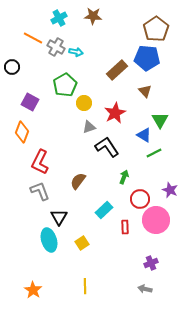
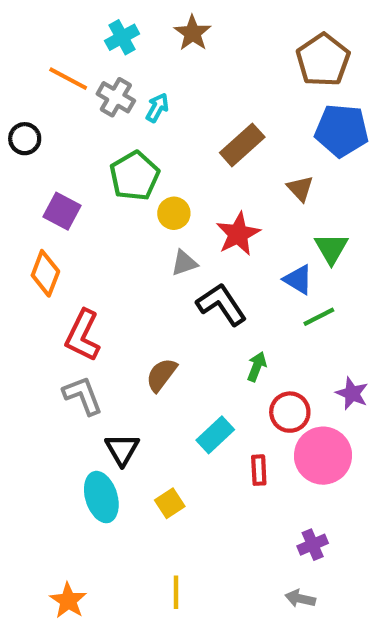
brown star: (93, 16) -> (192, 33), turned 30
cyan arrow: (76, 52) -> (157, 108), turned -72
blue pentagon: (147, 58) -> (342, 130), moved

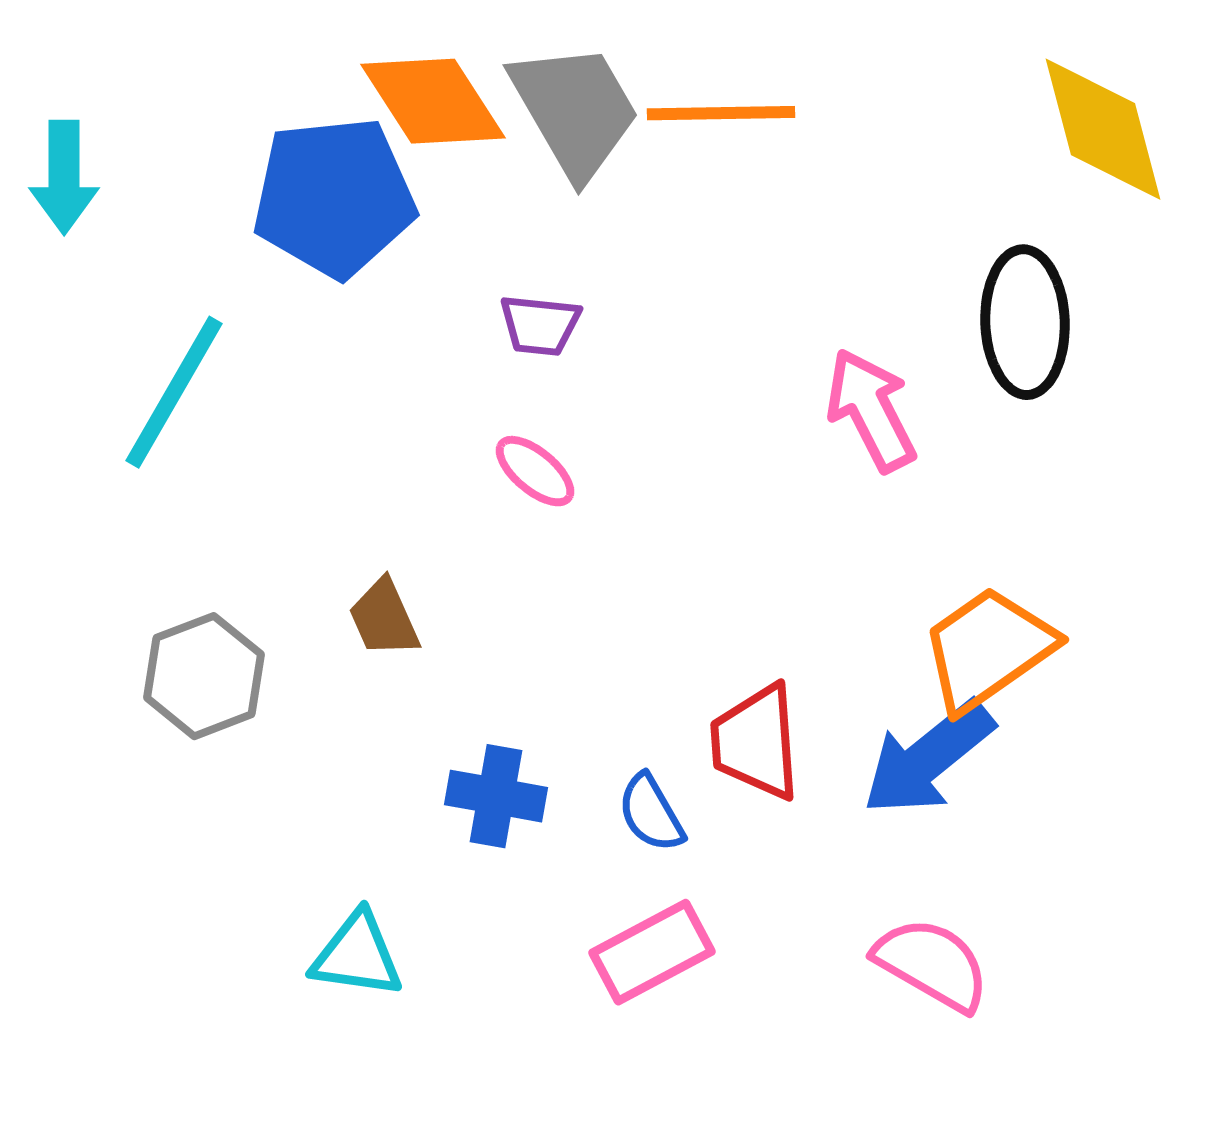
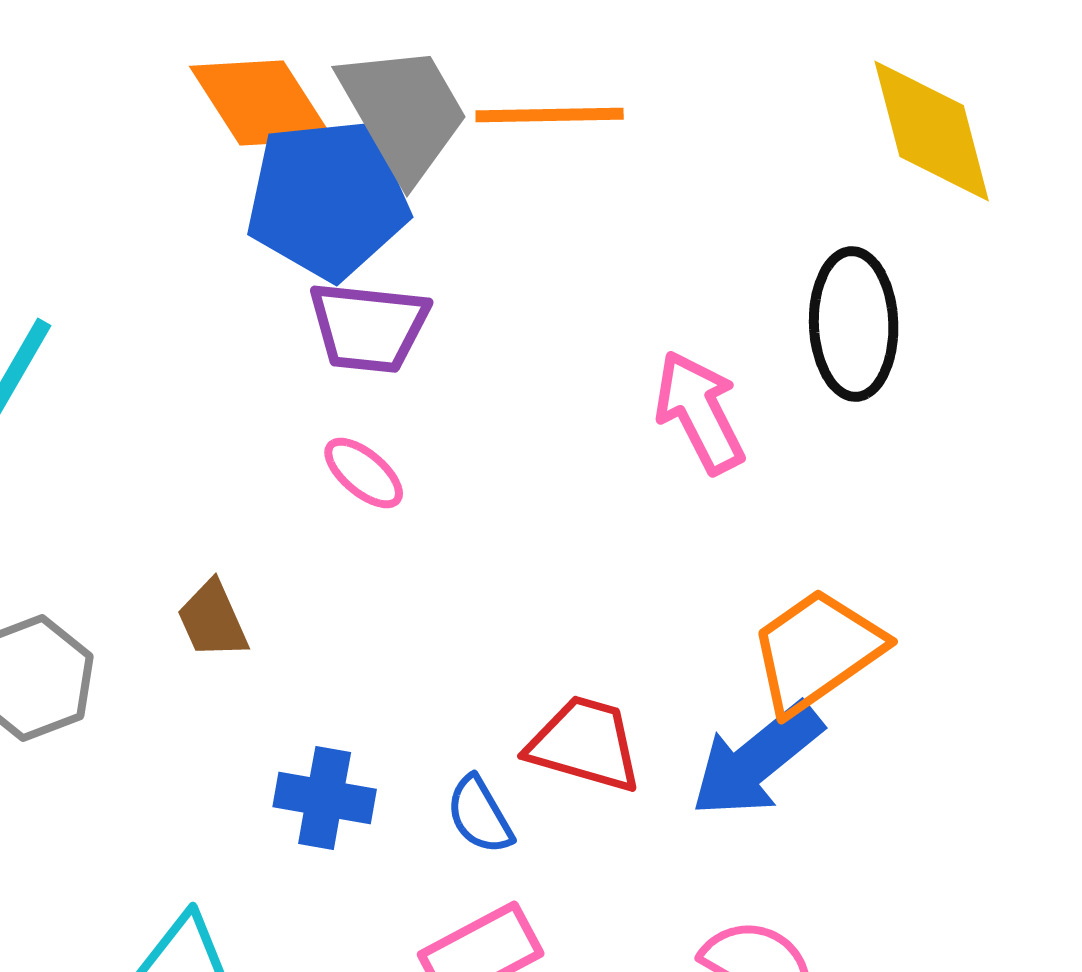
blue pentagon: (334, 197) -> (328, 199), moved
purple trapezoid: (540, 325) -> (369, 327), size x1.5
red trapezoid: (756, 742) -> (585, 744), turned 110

#####

# Action item:
Return each record above as it stands. Pictures stay out.

# Answer to the problem:
brown star: (93, 16) -> (192, 33), turned 30
cyan arrow: (76, 52) -> (157, 108), turned -72
blue pentagon: (147, 58) -> (342, 130), moved

blue pentagon: (334, 197) -> (328, 199), moved
purple trapezoid: (540, 325) -> (369, 327), size x1.5
red trapezoid: (756, 742) -> (585, 744), turned 110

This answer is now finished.